# [Work required]
Each line from the one containing "V1: AC 2V (N2, N16) -> none" through the last line of the data below should be printed exactly, please, with any pictures omitted.
**** Records for this exercise
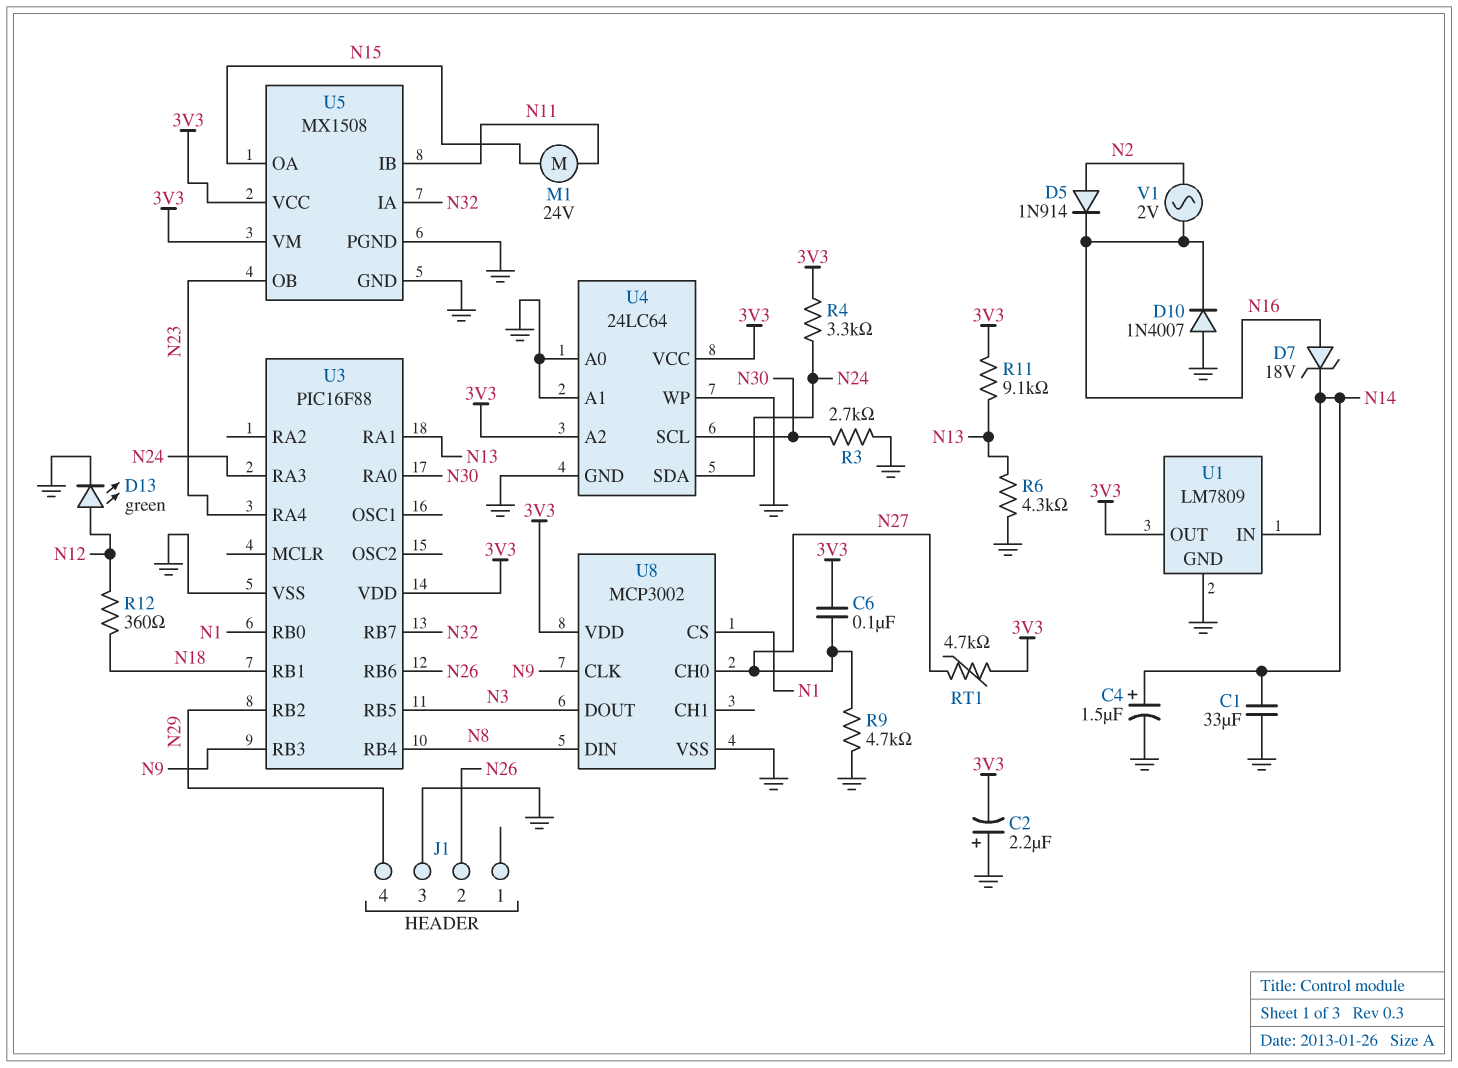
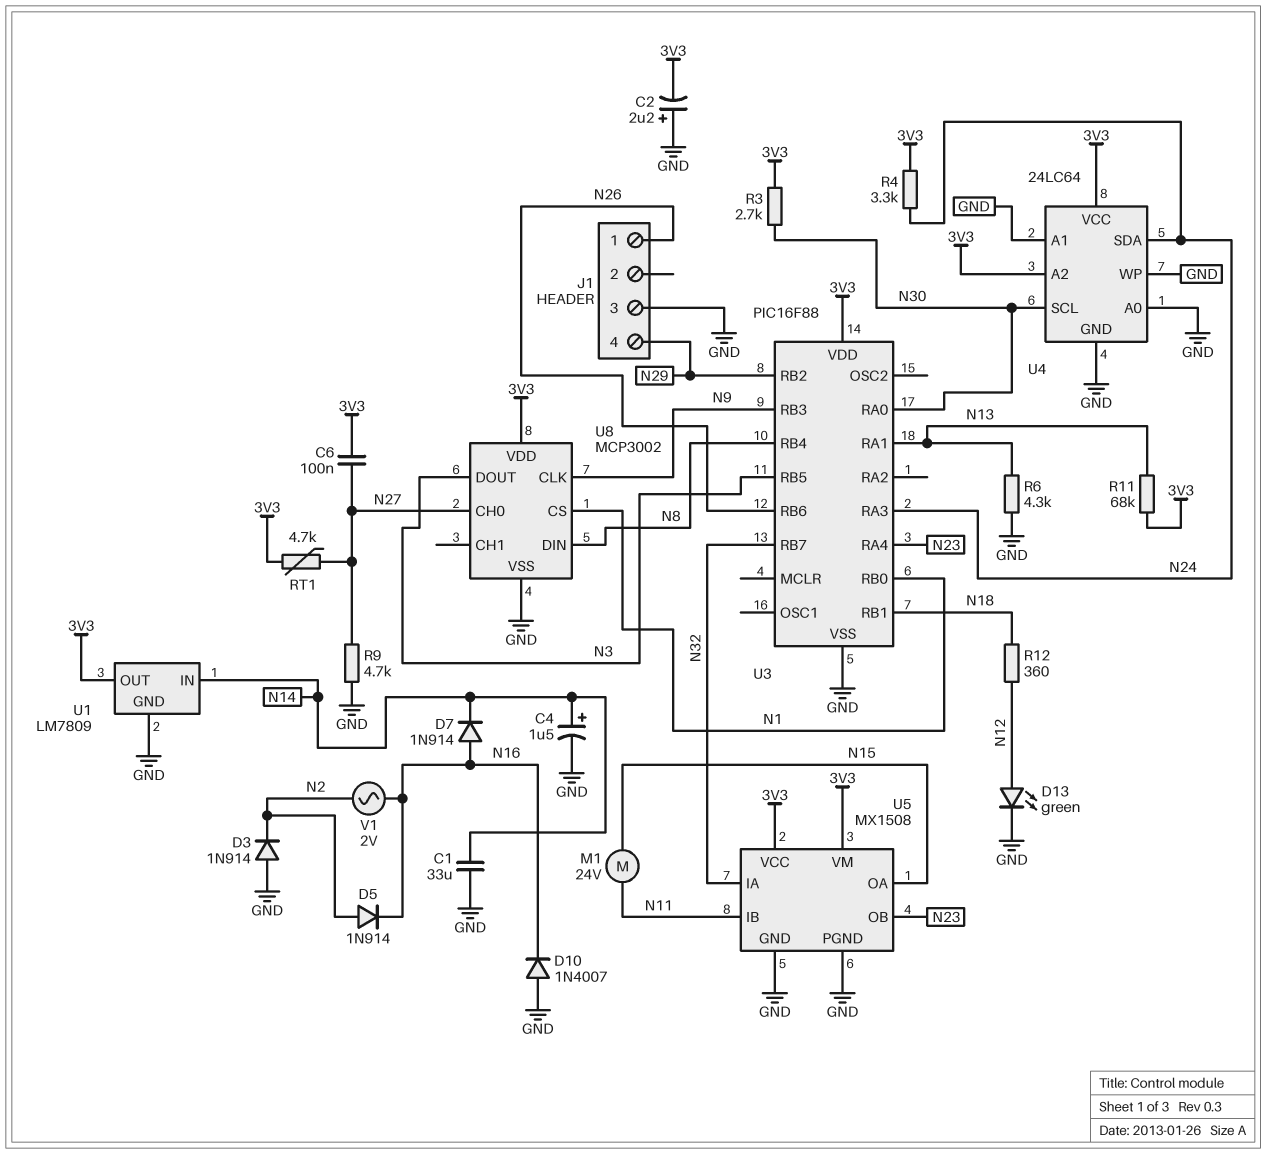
D3: none -> diode 1N914 (A GND, K N2)
D7: zener 18V (A N16, K N14) -> diode 1N914 (A N16, K N14)
J1 pin 1: none -> N26
J1 pin 2: N26 -> none
R3: 2.7k (GND, N30) -> 2.7k (3V3, N30)
R11: 9.1k (3V3, N13) -> 68k (3V3, N13)

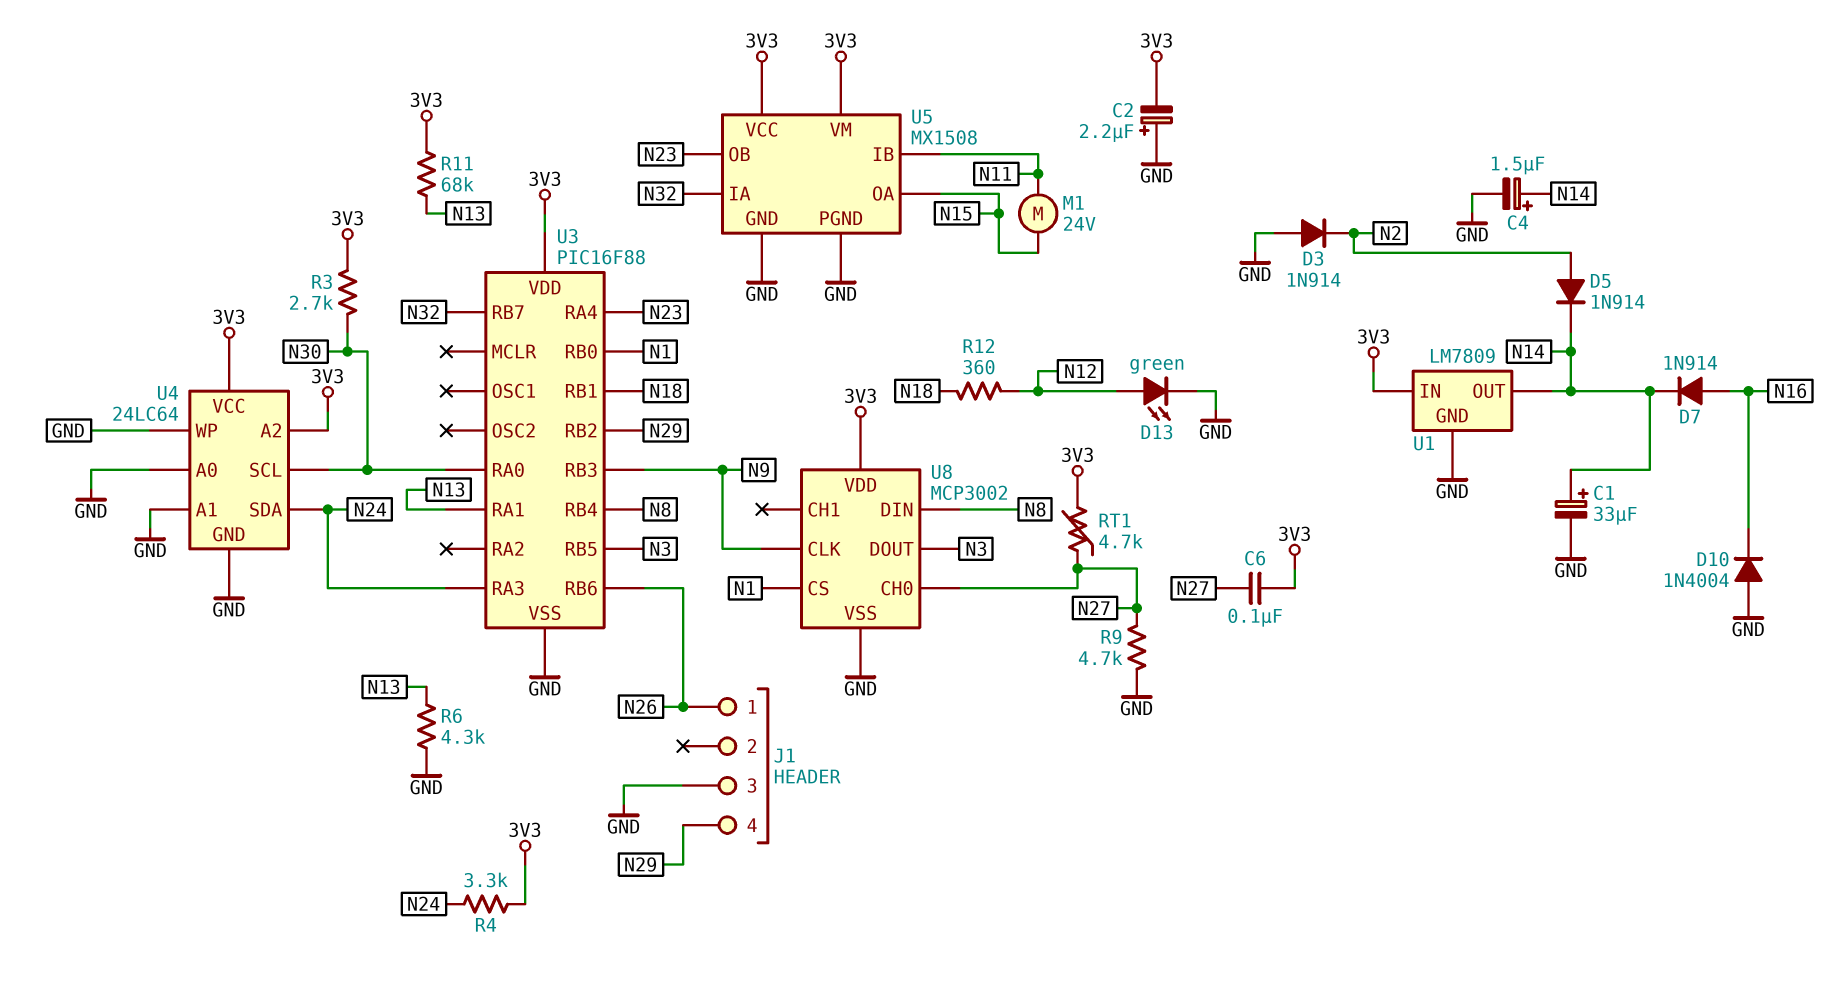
C1: 33uF (GND, N14) -> 33uF (plus N14, minus GND)
D5: diode 1N914 (A N2, K N16) -> diode 1N914 (A N2, K N14)
D10: diode 1N4007 (A GND, K N16) -> diode 1N4004 (A GND, K N16)
U1 pin IN: N14 -> 3V3
U1 pin OUT: 3V3 -> N14
V1: AC 2V (N2, N16) -> none

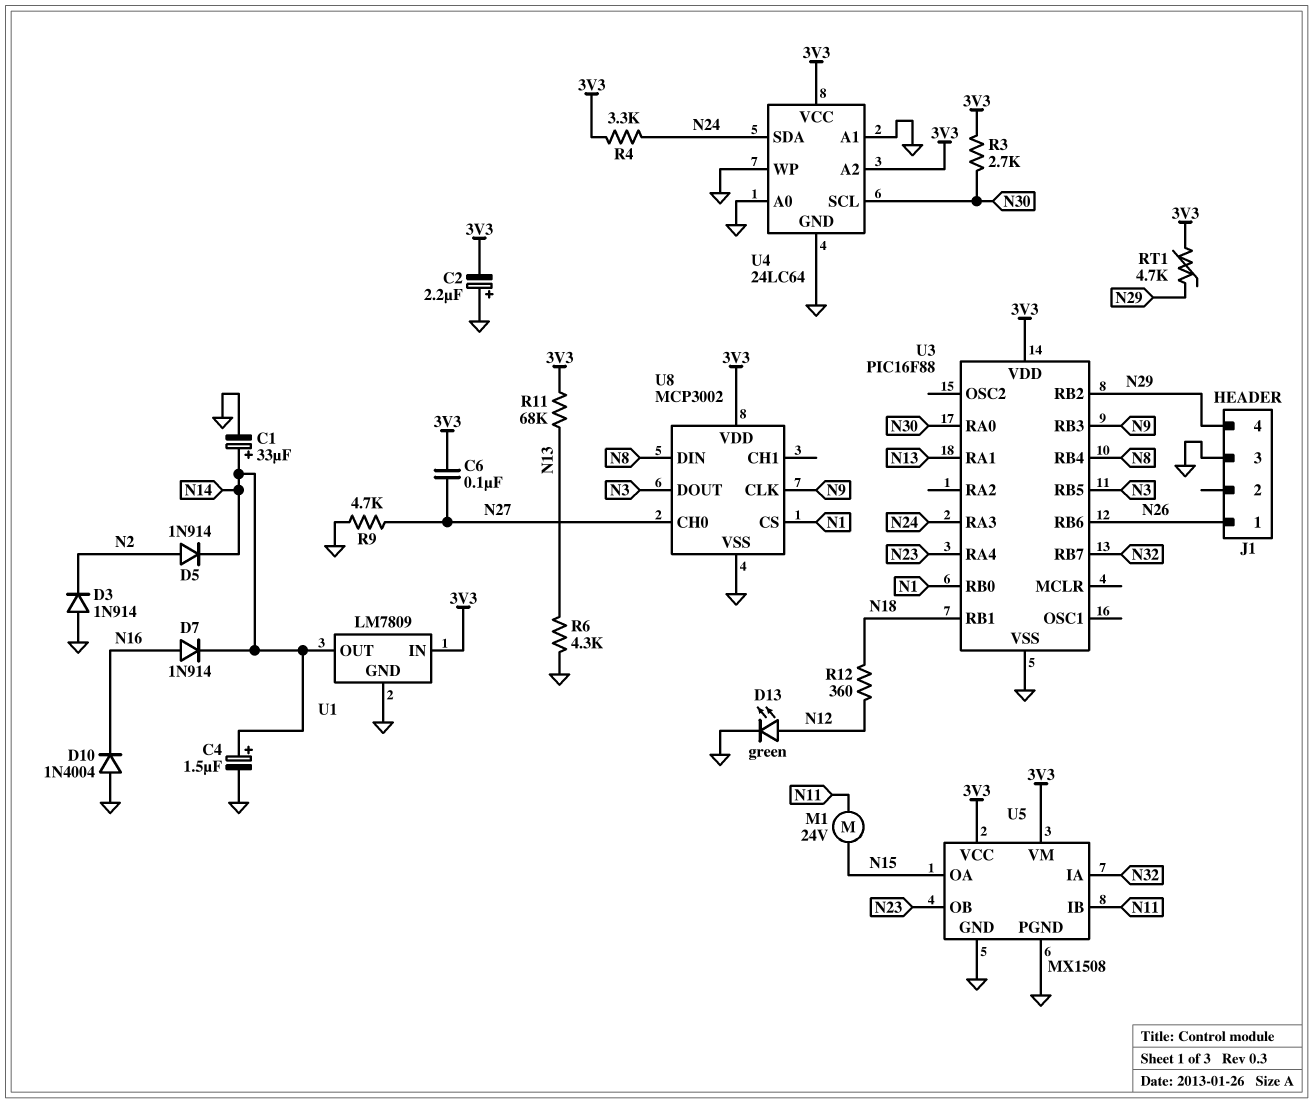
RT1: 4.7k (3V3, N27) -> 4.7k (3V3, N29)

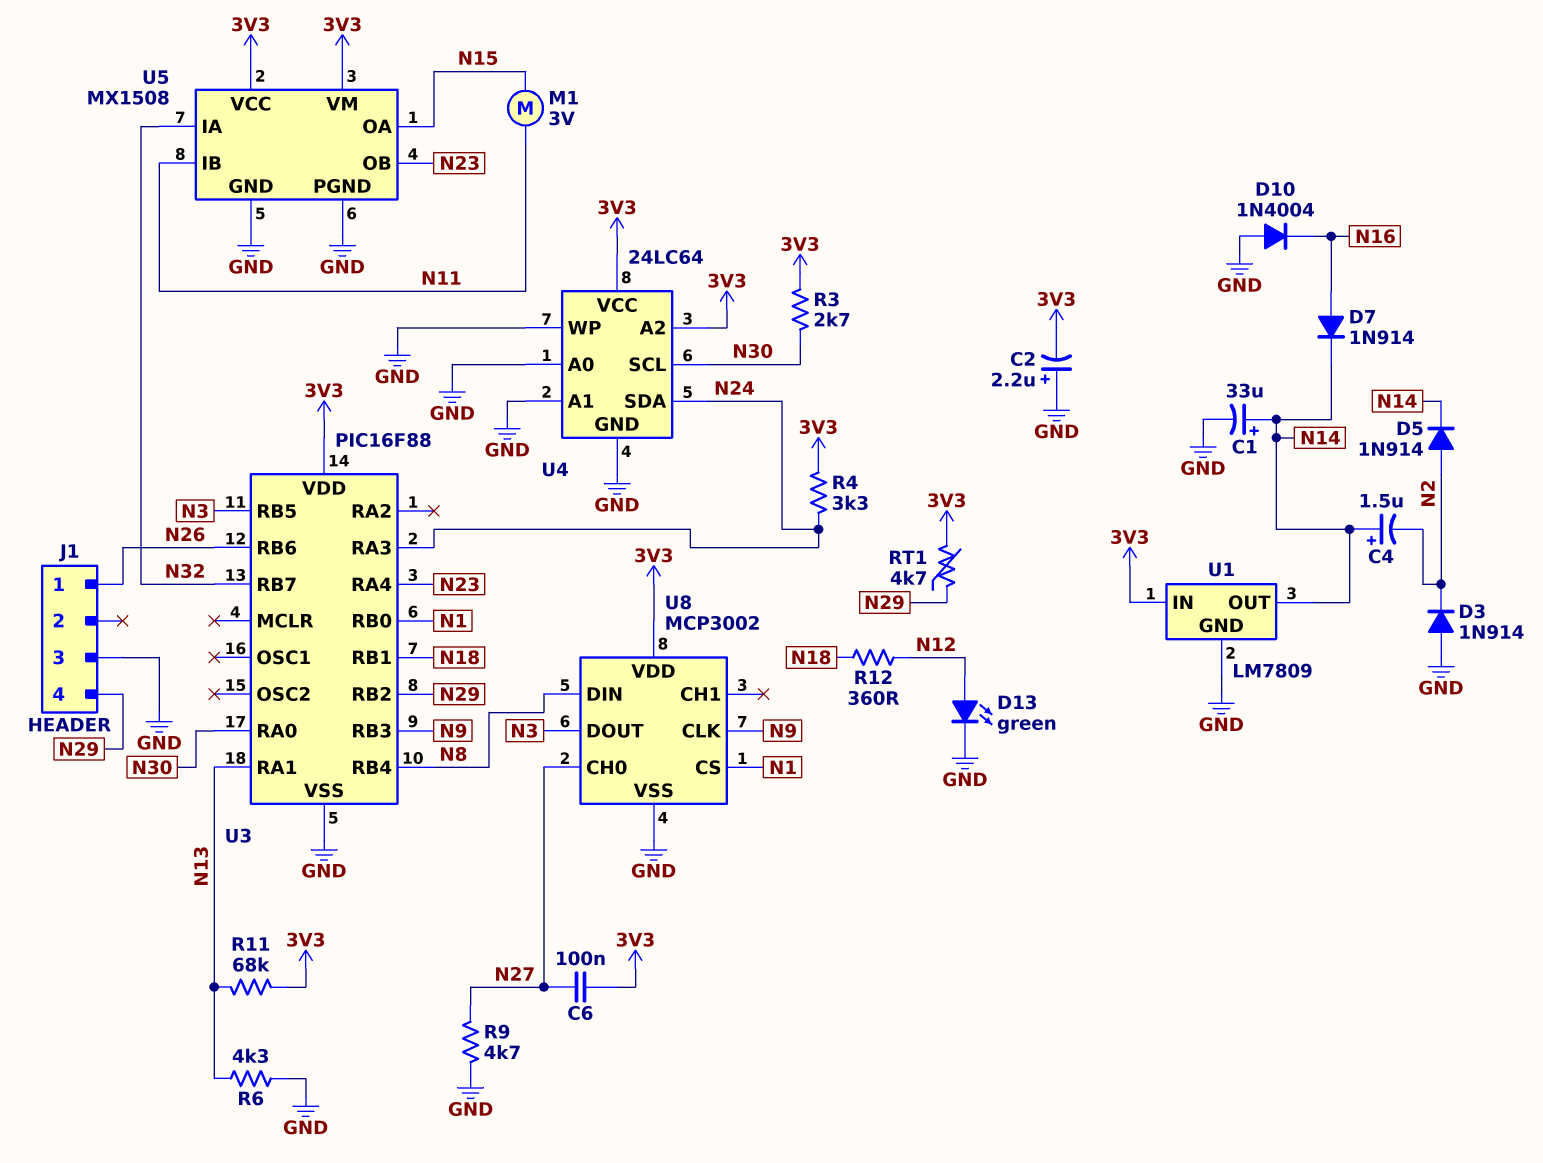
C4: 1.5uF (plus N14, minus GND) -> 1.5uF (plus N14, minus N2)
M1: motor 24V (N11, N15) -> motor 3V (N11, N15)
********
# [Result of this task]
V1: AC 2V (N2, N16) -> none

RT1: 4.7k (3V3, N27) -> 4.7k (3V3, N29)

C4: 1.5uF (plus N14, minus GND) -> 1.5uF (plus N14, minus N2)
M1: motor 24V (N11, N15) -> motor 3V (N11, N15)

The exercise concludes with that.